EXERCISE REQUIREMENTS: A full, word-for-word copy of the listing below is needed; leave the images out of it.

━━━━

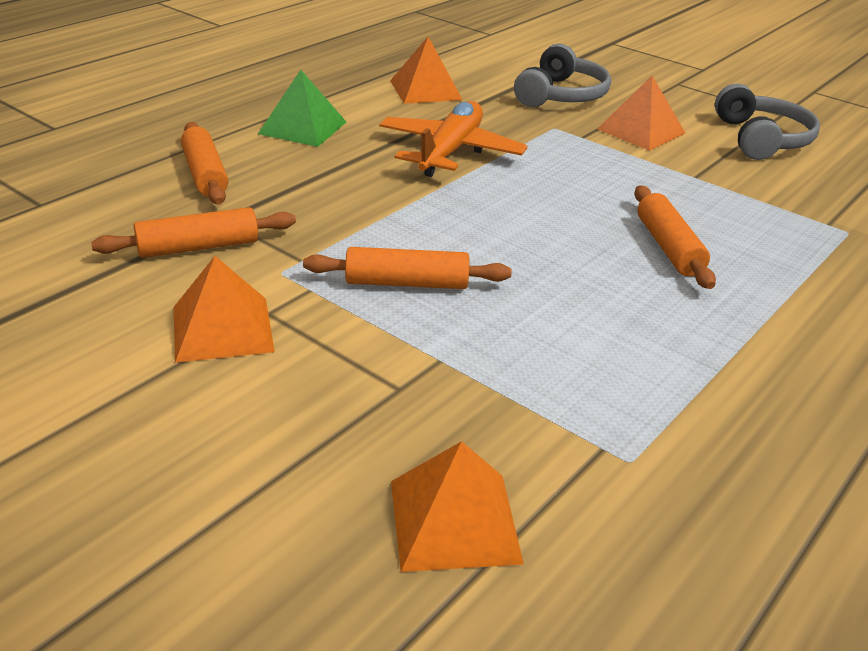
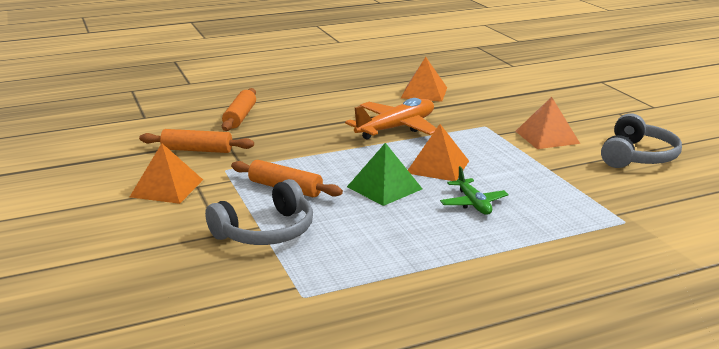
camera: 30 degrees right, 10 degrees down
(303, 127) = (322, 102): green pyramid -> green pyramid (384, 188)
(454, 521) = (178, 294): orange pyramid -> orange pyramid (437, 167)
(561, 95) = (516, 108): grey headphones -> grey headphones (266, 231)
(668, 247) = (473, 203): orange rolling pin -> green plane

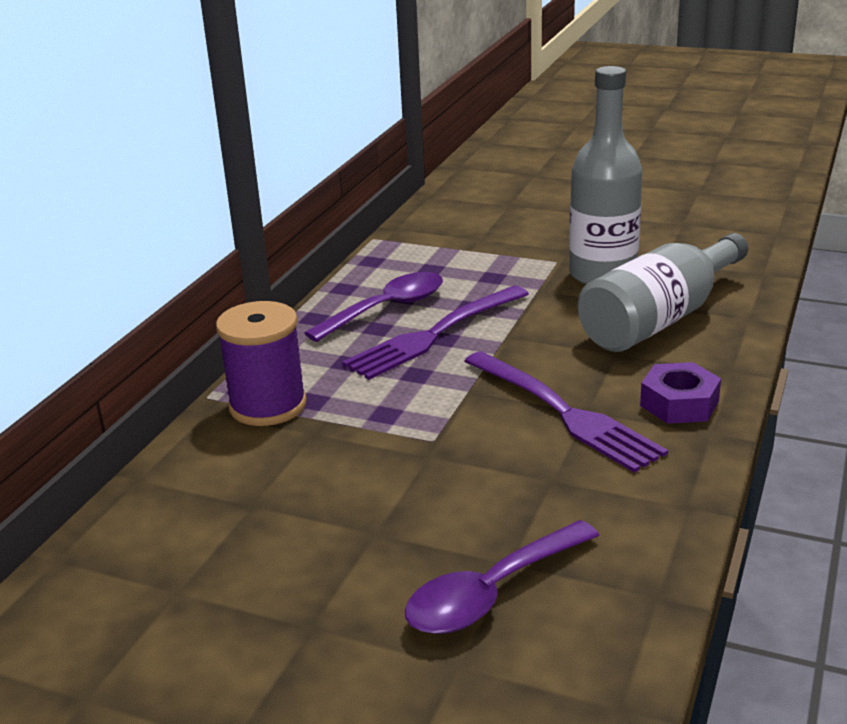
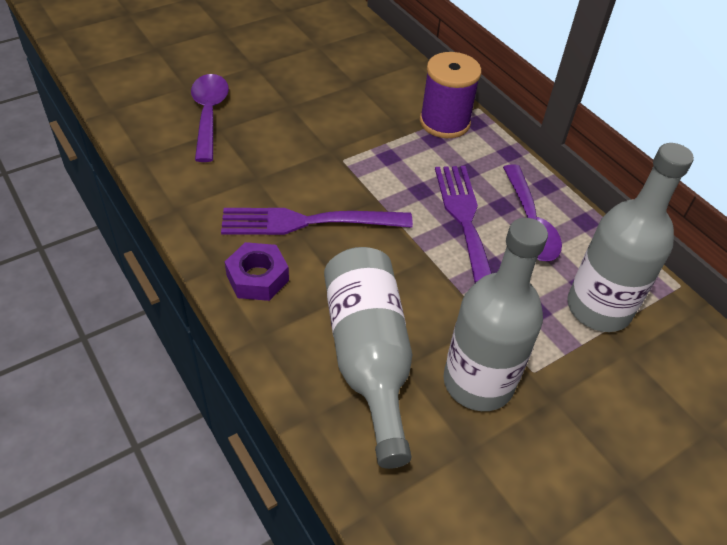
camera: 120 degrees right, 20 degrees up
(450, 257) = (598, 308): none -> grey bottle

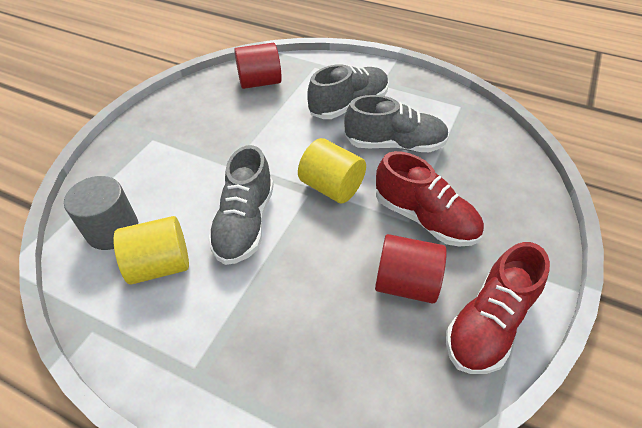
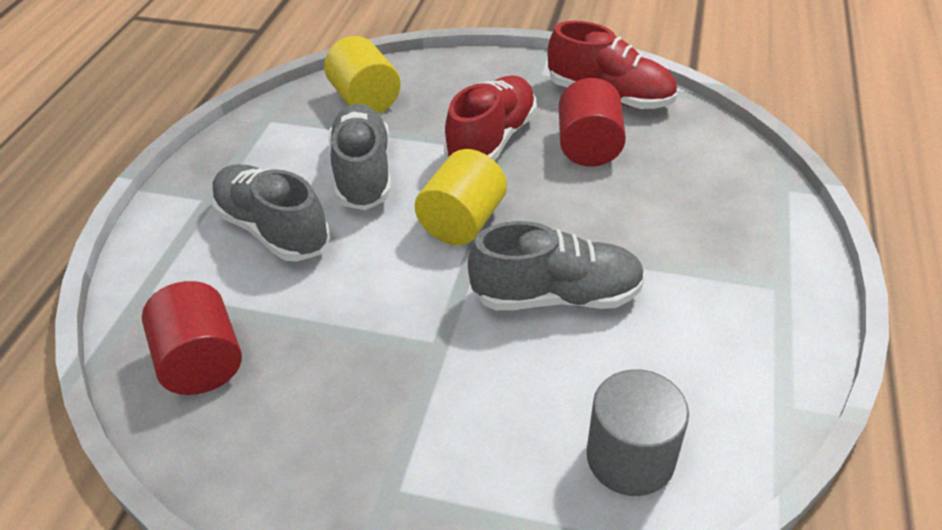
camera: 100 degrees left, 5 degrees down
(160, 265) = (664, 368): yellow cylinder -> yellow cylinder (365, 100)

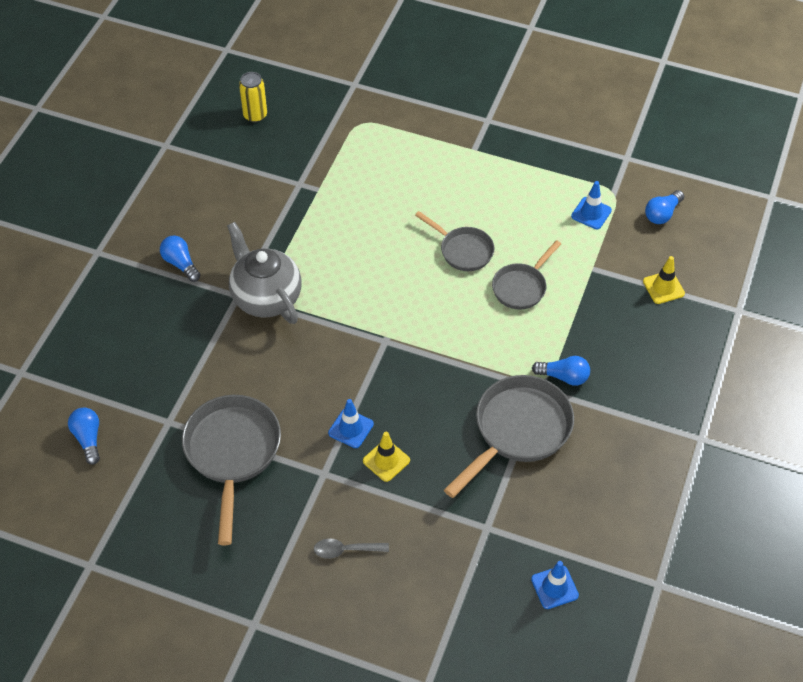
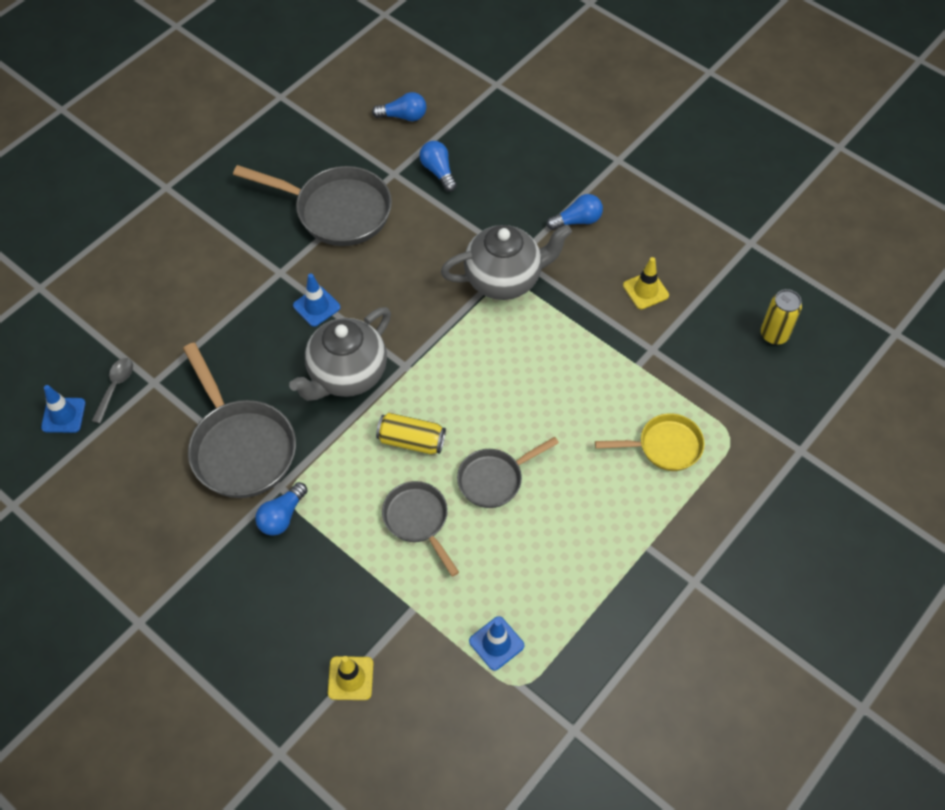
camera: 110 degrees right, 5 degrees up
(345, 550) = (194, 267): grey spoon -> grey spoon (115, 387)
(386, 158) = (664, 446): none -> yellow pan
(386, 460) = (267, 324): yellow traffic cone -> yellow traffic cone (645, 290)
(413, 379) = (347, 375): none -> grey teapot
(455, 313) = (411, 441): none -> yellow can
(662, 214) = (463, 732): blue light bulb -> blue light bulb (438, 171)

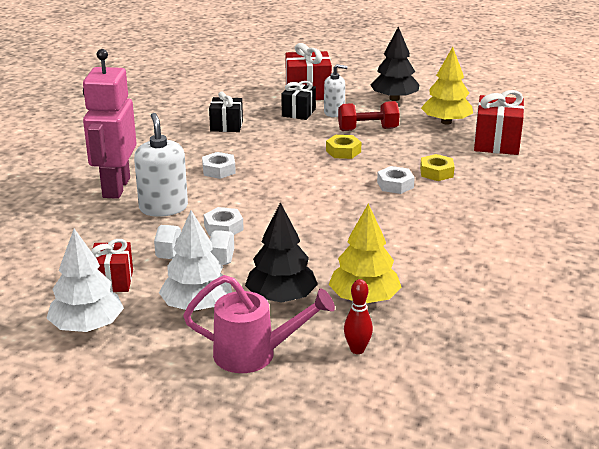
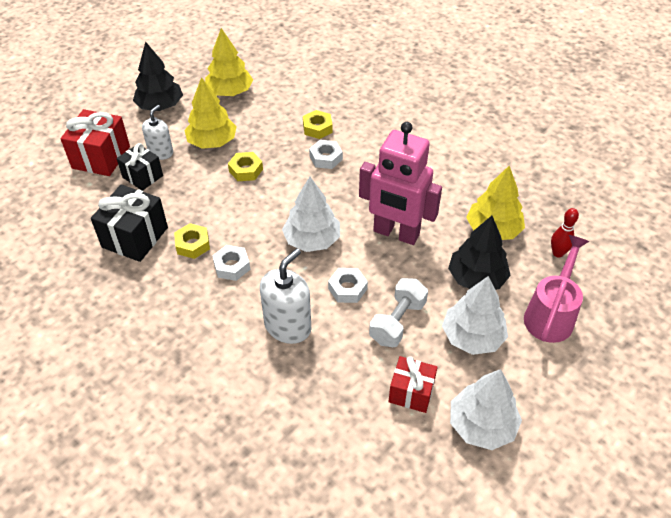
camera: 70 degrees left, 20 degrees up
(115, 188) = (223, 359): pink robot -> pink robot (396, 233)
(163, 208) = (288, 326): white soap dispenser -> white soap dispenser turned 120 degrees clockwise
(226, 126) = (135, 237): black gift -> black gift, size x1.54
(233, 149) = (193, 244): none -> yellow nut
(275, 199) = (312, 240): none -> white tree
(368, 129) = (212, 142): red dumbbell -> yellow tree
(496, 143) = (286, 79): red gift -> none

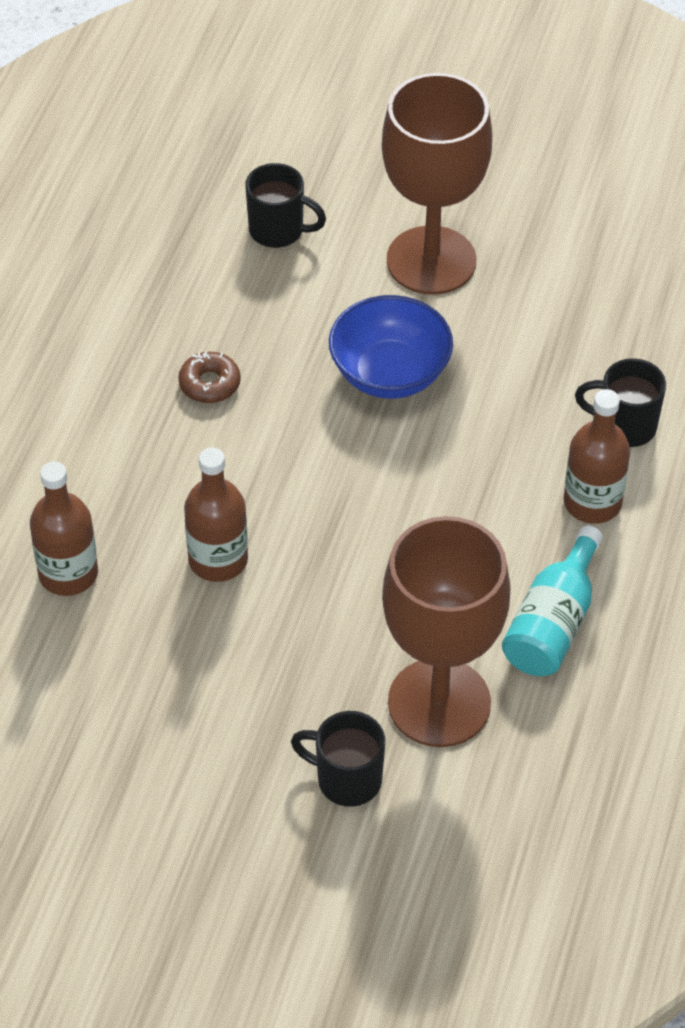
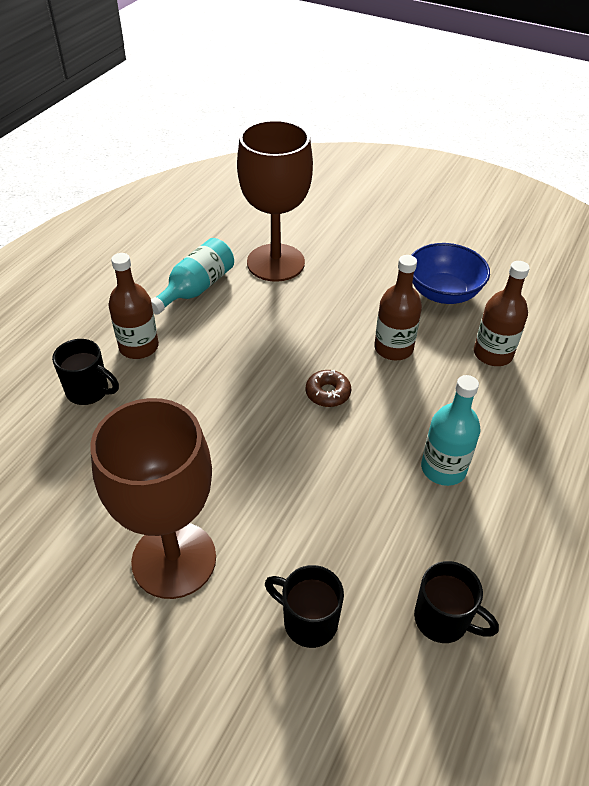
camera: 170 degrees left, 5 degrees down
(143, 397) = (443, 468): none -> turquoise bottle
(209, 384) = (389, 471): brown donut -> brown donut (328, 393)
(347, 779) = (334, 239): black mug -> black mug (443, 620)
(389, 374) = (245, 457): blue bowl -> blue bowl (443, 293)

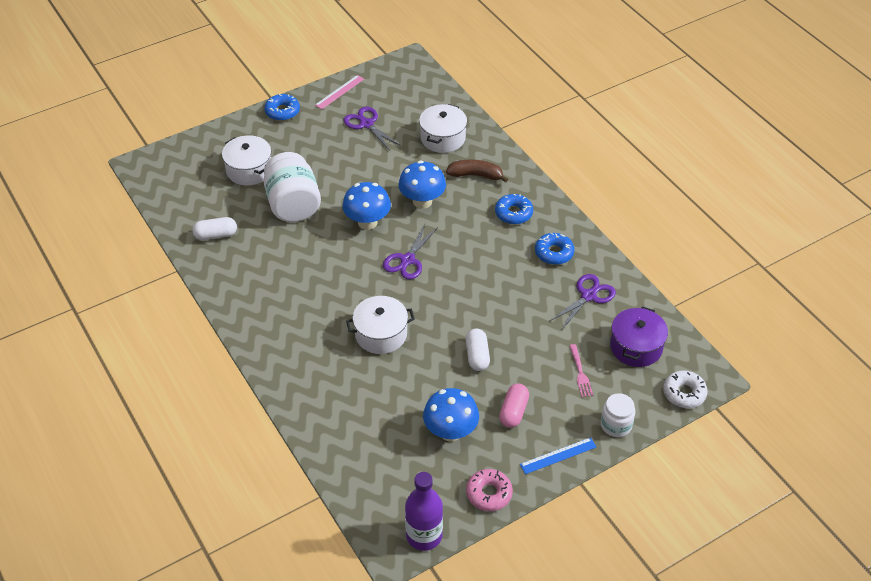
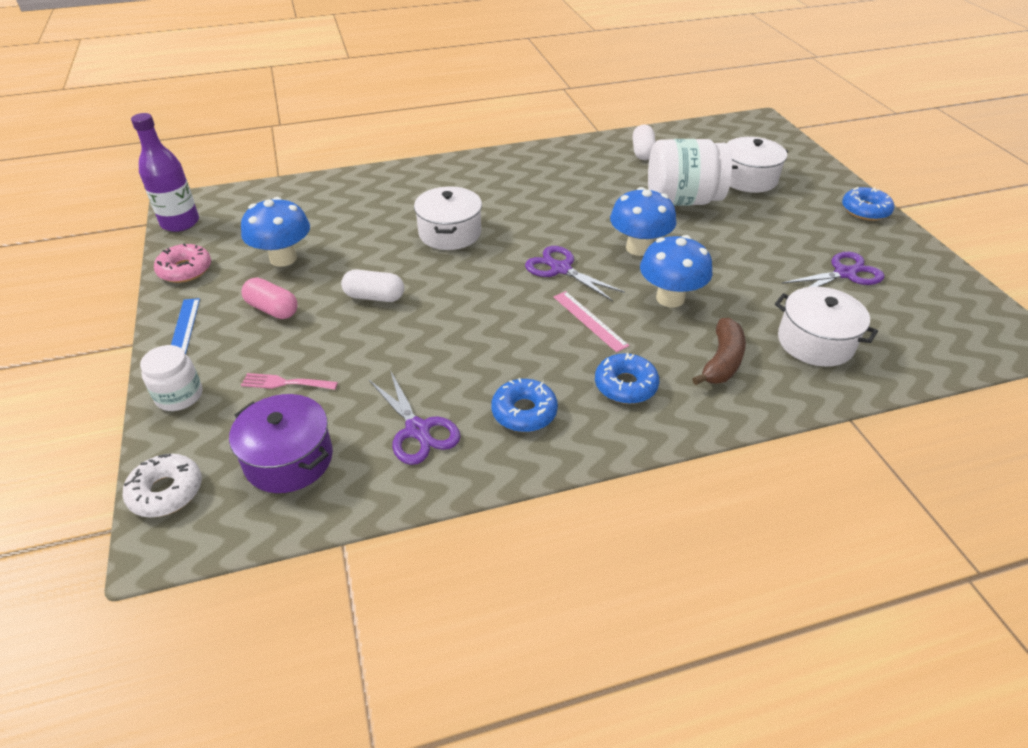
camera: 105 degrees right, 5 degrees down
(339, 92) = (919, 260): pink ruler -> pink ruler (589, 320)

━━━━

TASK RESPONSE:
camera: 30 degrees right, 10 degrees down
(303, 127) = (322, 102): green pyramid -> green pyramid (384, 188)
(454, 521) = (178, 294): orange pyramid -> orange pyramid (437, 167)
(561, 95) = (516, 108): grey headphones -> grey headphones (266, 231)
(668, 247) = (473, 203): orange rolling pin -> green plane

camera: 120 degrees right, 20 degrees up
(450, 257) = (598, 308): none -> grey bottle

camera: 100 degrees left, 5 degrees down
(160, 265) = (664, 368): yellow cylinder -> yellow cylinder (365, 100)

camera: 110 degrees right, 5 degrees up
(345, 550) = (194, 267): grey spoon -> grey spoon (115, 387)
(386, 158) = (664, 446): none -> yellow pan
(386, 460) = (267, 324): yellow traffic cone -> yellow traffic cone (645, 290)
(413, 379) = (347, 375): none -> grey teapot
(455, 313) = (411, 441): none -> yellow can
(662, 214) = (463, 732): blue light bulb -> blue light bulb (438, 171)

camera: 70 degrees left, 20 degrees up
(115, 188) = (223, 359): pink robot -> pink robot (396, 233)
(163, 208) = (288, 326): white soap dispenser -> white soap dispenser turned 120 degrees clockwise
(226, 126) = (135, 237): black gift -> black gift, size x1.54
(233, 149) = (193, 244): none -> yellow nut
(275, 199) = (312, 240): none -> white tree
(368, 129) = (212, 142): red dumbbell -> yellow tree
(496, 143) = (286, 79): red gift -> none

camera: 170 degrees left, 5 degrees down
(143, 397) = (443, 468): none -> turquoise bottle
(209, 384) = (389, 471): brown donut -> brown donut (328, 393)
(347, 779) = (334, 239): black mug -> black mug (443, 620)
(389, 374) = (245, 457): blue bowl -> blue bowl (443, 293)

camera: 105 degrees right, 5 degrees down
(339, 92) = (919, 260): pink ruler -> pink ruler (589, 320)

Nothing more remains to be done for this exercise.